-- Aim of the exercise --
Wherever the line that contains "orange brick G2:H2" falls, repeat it and the lines after it exactly until the records end, without any pictures.

-- Supplied records --

====

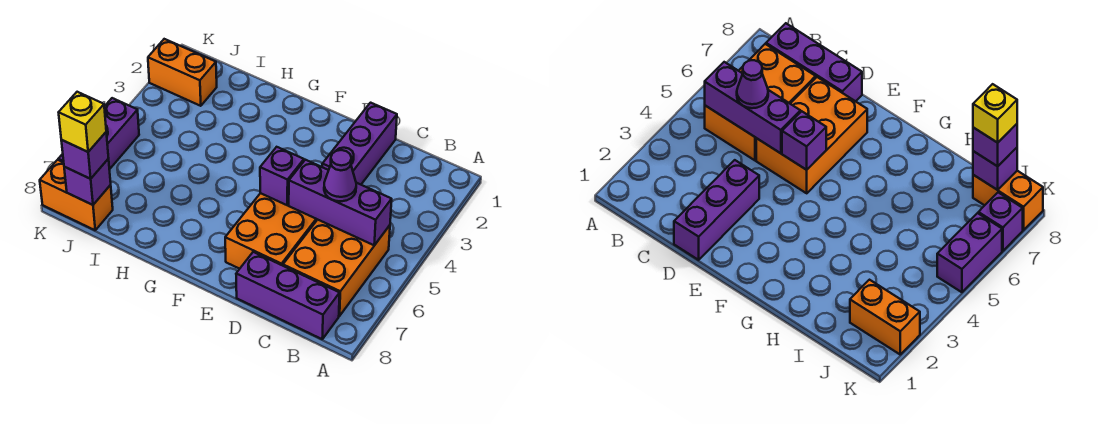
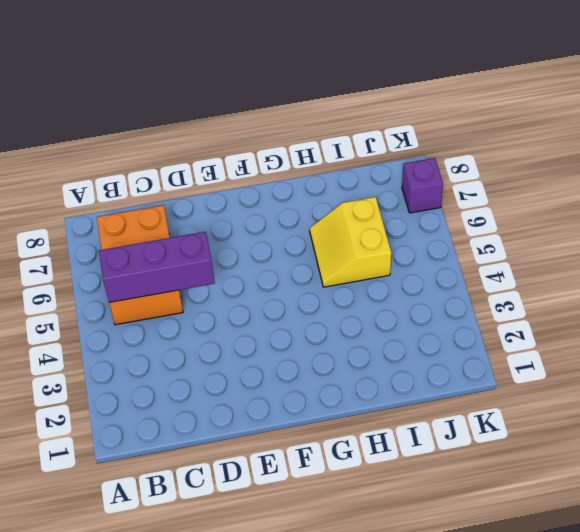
yellow slope H5:I6 level 1 top I -> none
none -> purple brick B8:D8 level 1
none -> purple brick D1:D3 level 1
none -> orange brick D5:E7 level 1

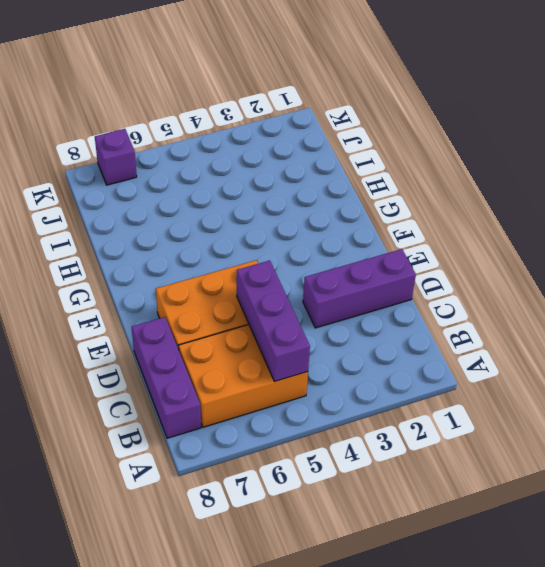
none -> orange brick J2:K2 level 1
none -> orange brick J8:K8 level 1
none -> purple brick K5:K6 level 1

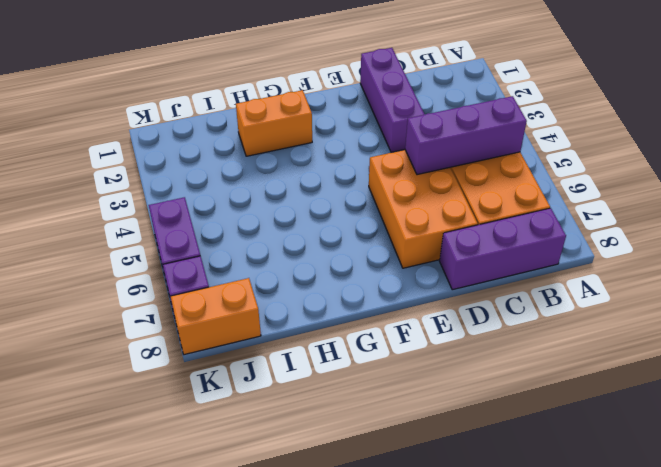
orange brick G2:H2 level 1 -> orange brick J2:K2 level 1
none -> purple brick E5 level 2
none -> purple brick J8 level 2
none -> purple cone C5 level 3

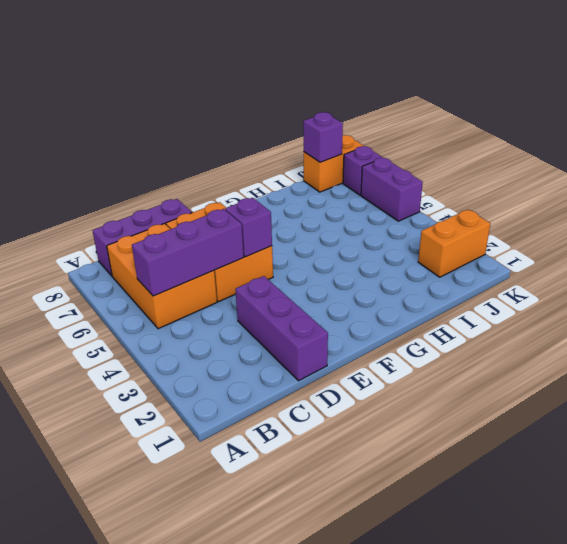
none -> purple cone C5 level 3
none -> purple brick J8 level 3
none -> yellow brick J8 level 4

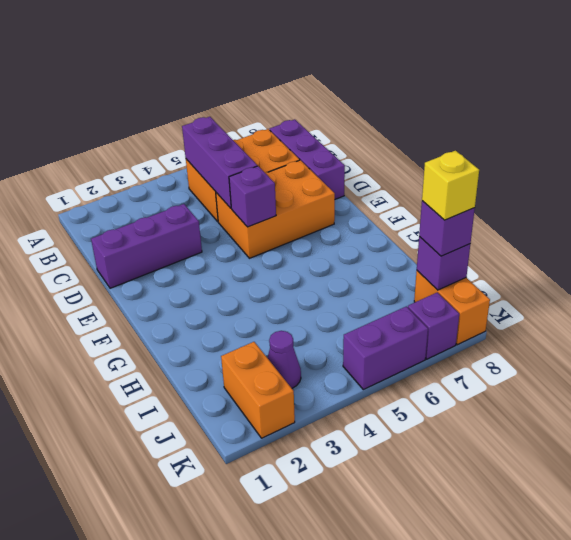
purple cone J3 level 1 -> purple cone C5 level 3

====

-- Answer to this problem --
orange brick G2:H2 level 1 -> orange brick J2:K2 level 1
none -> purple brick E5 level 2
none -> purple brick J8 level 2
none -> purple cone C5 level 3

none -> purple cone C5 level 3
none -> purple brick J8 level 3
none -> yellow brick J8 level 4

purple cone J3 level 1 -> purple cone C5 level 3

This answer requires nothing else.